*** Data supplied Section Begins ***

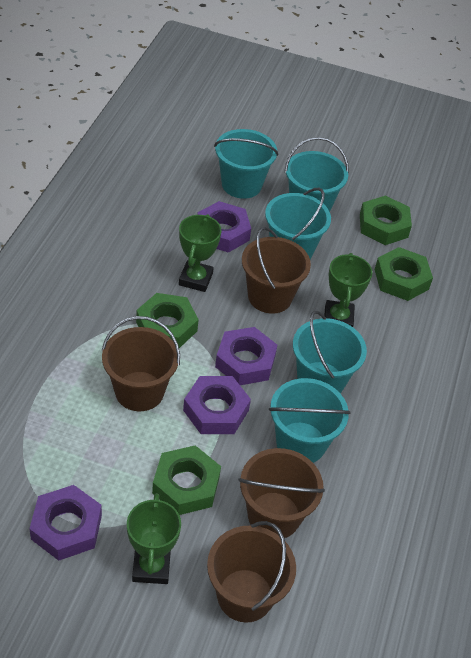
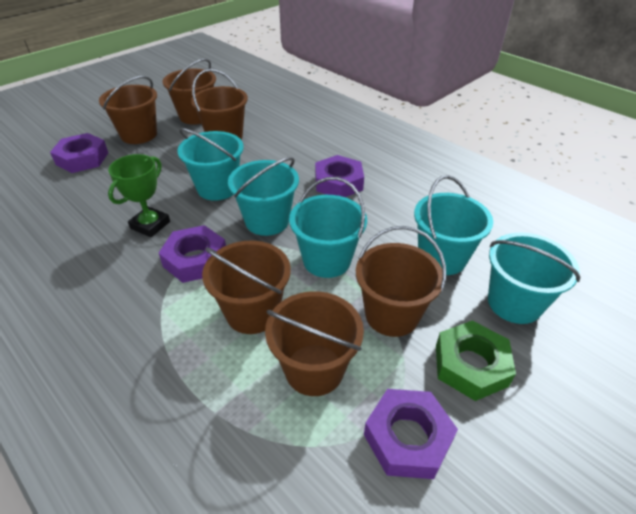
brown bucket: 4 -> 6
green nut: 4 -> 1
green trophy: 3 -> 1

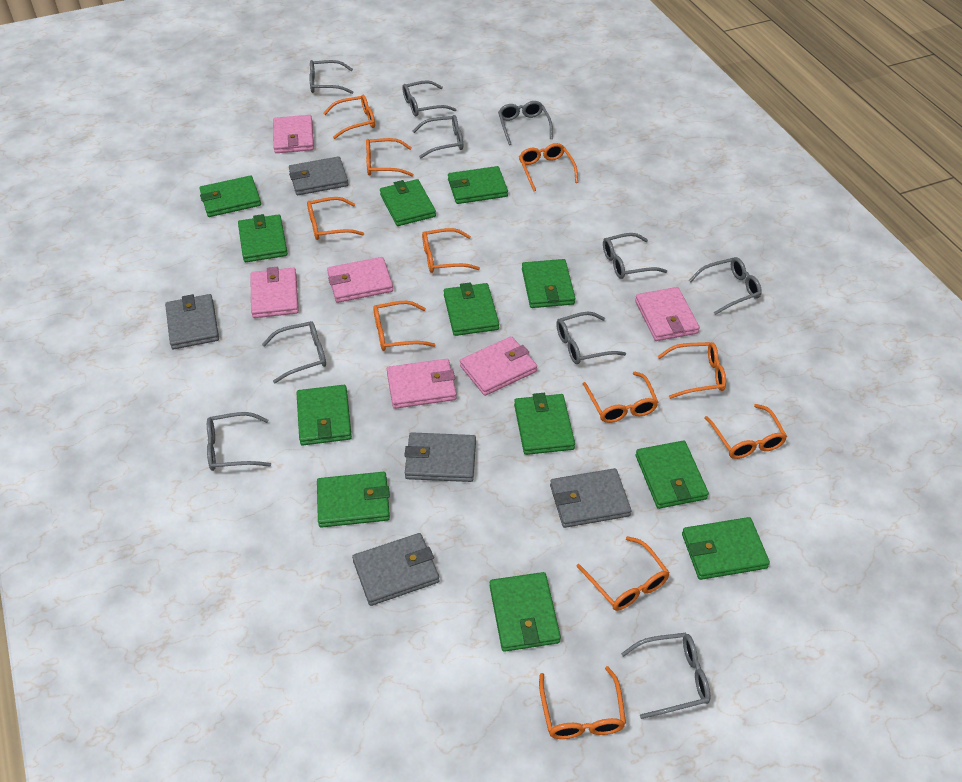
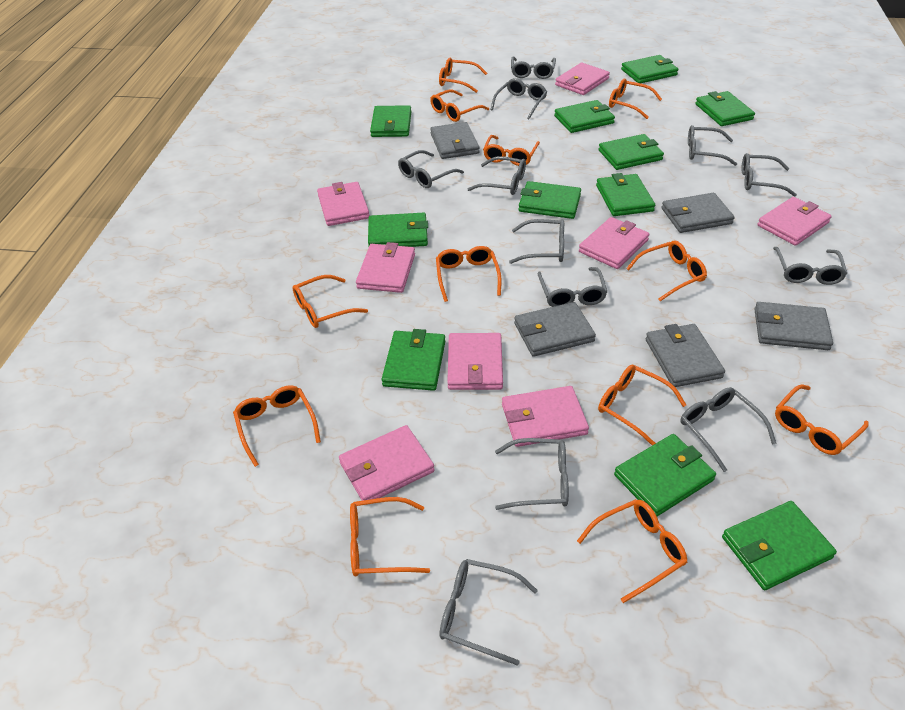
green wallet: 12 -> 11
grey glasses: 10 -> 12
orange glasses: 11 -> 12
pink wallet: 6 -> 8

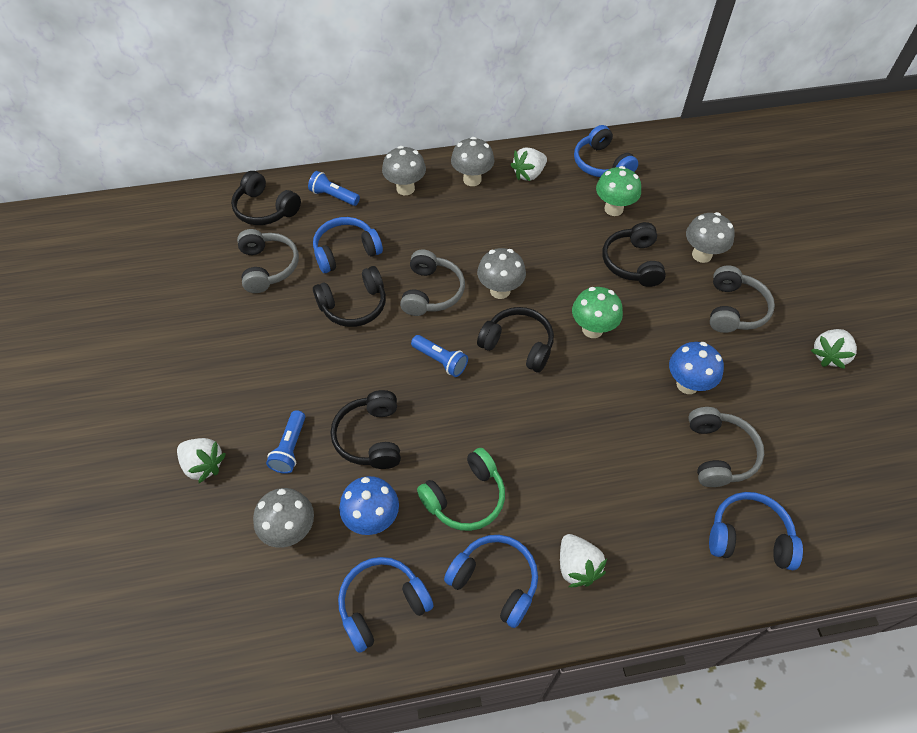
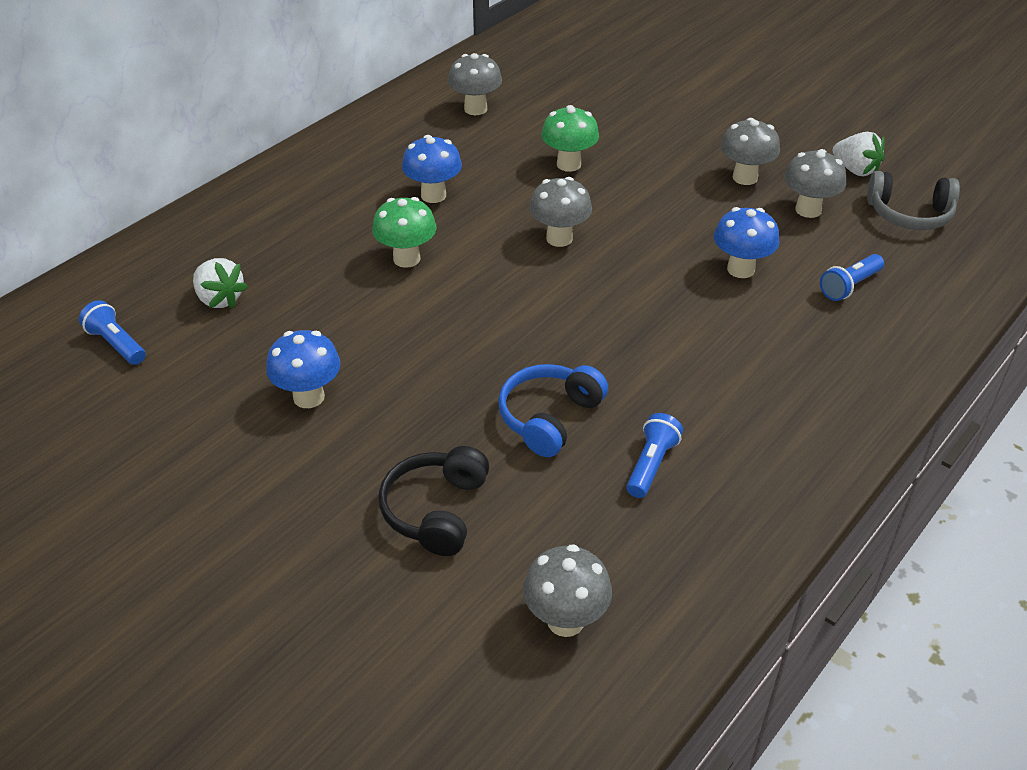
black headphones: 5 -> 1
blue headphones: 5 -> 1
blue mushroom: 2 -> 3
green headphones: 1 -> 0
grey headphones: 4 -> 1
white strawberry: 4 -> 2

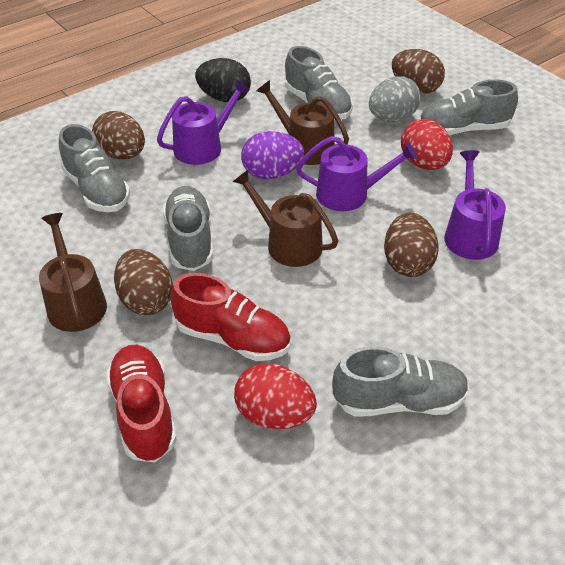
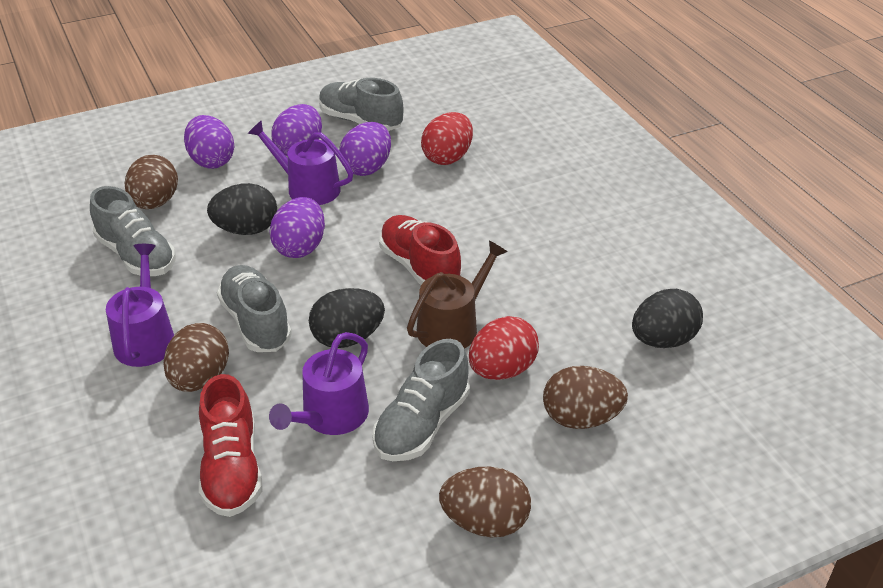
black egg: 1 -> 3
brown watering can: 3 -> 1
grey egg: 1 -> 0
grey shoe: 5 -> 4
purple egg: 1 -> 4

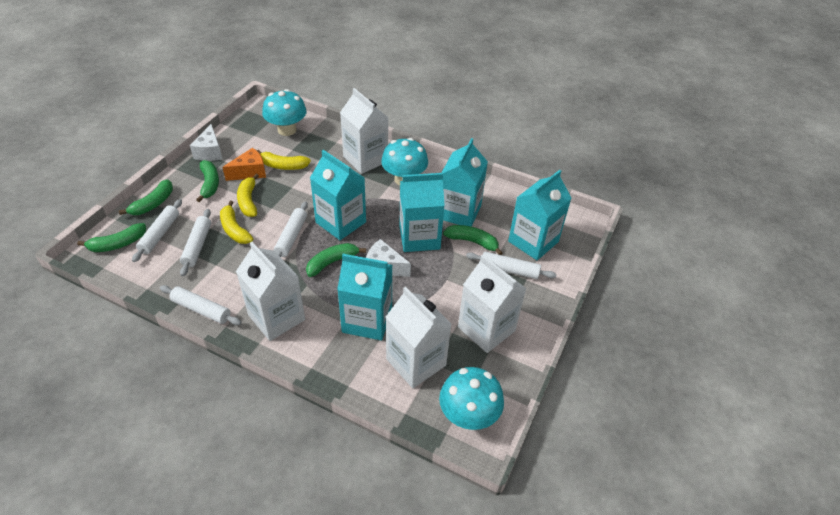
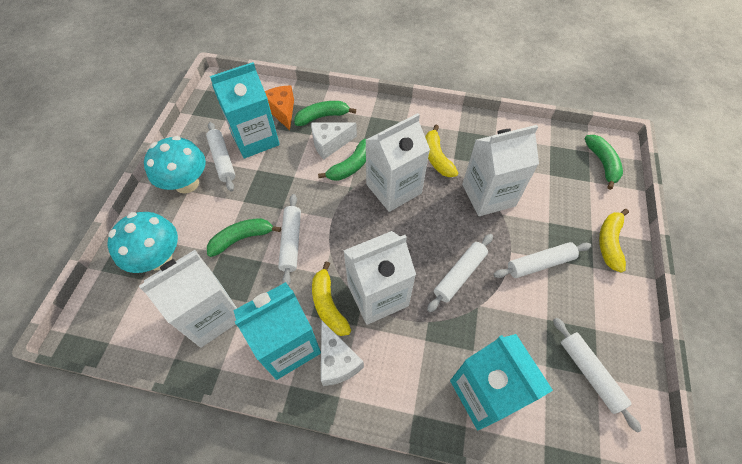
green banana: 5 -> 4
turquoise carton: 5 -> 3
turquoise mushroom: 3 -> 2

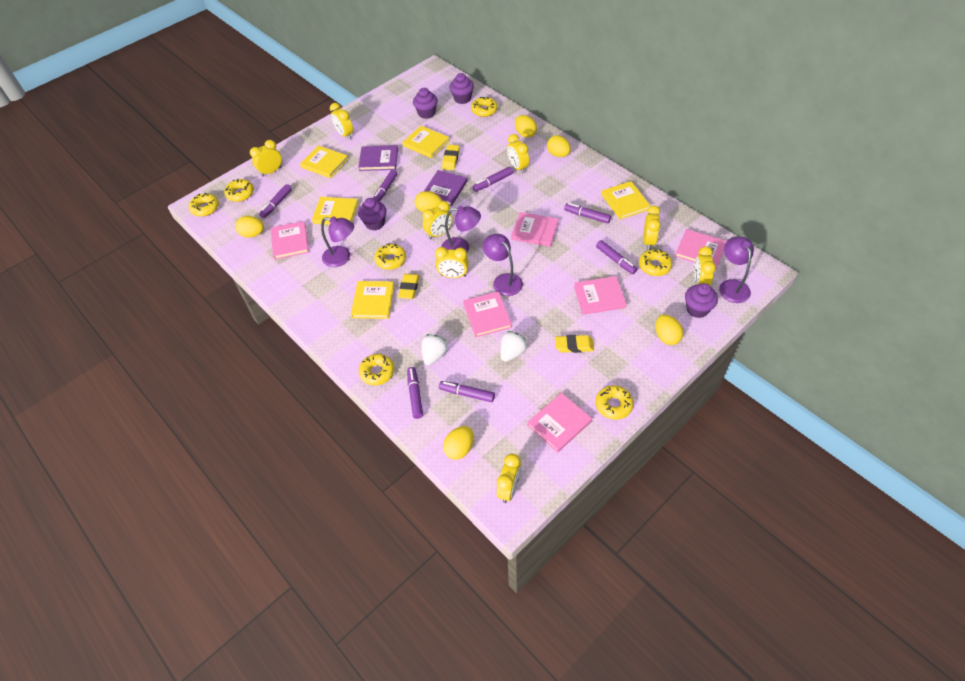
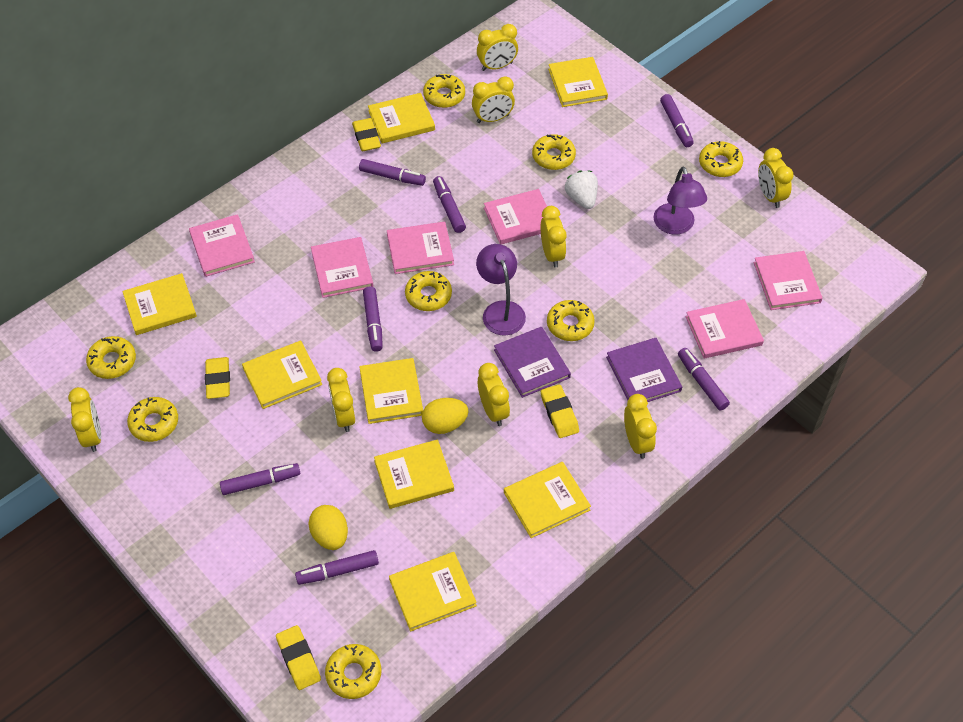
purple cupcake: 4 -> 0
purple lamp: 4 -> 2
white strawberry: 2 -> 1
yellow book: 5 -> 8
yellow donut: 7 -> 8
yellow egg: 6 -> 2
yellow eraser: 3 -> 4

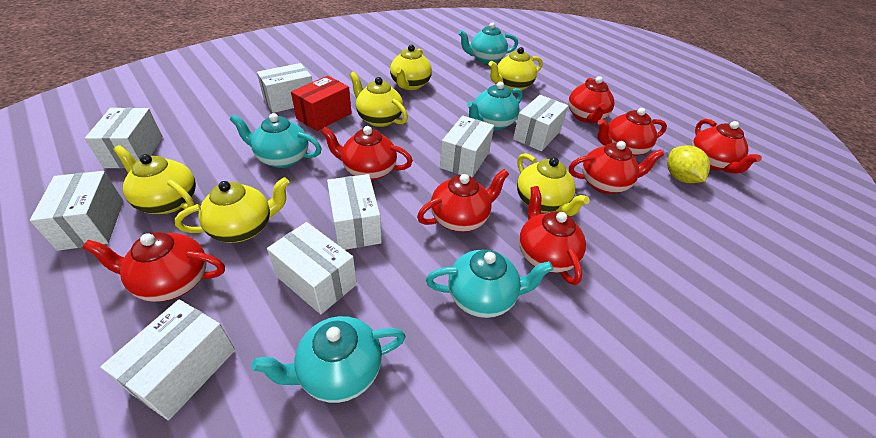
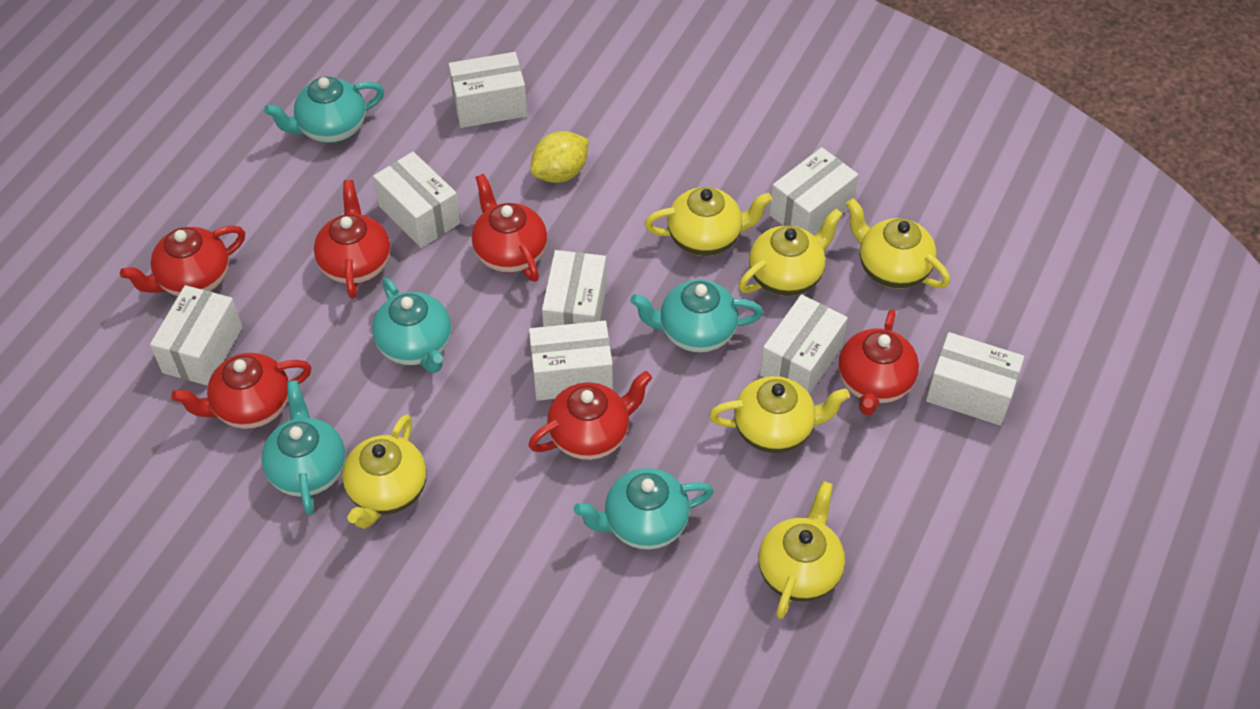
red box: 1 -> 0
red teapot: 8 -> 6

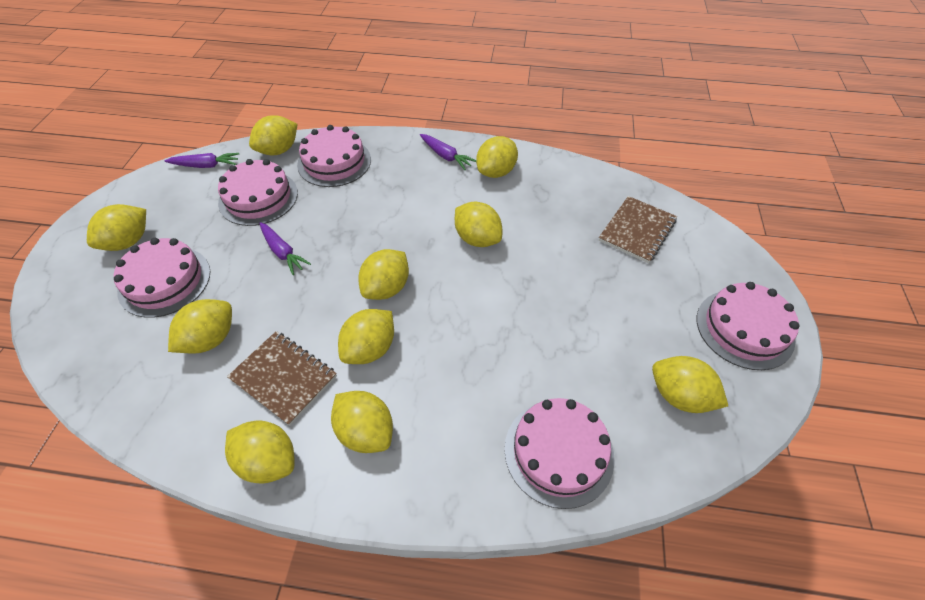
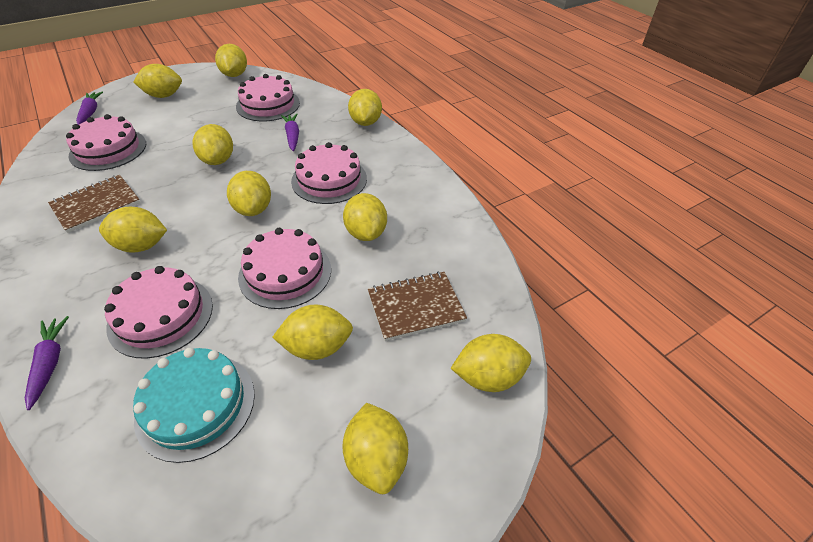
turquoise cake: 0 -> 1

*** Data supplied Section Ends ***

Try it: All lines of the material that contain the word "mushroom" should be listed.

Task output:
blue mushroom: 2 -> 3
turquoise mushroom: 3 -> 2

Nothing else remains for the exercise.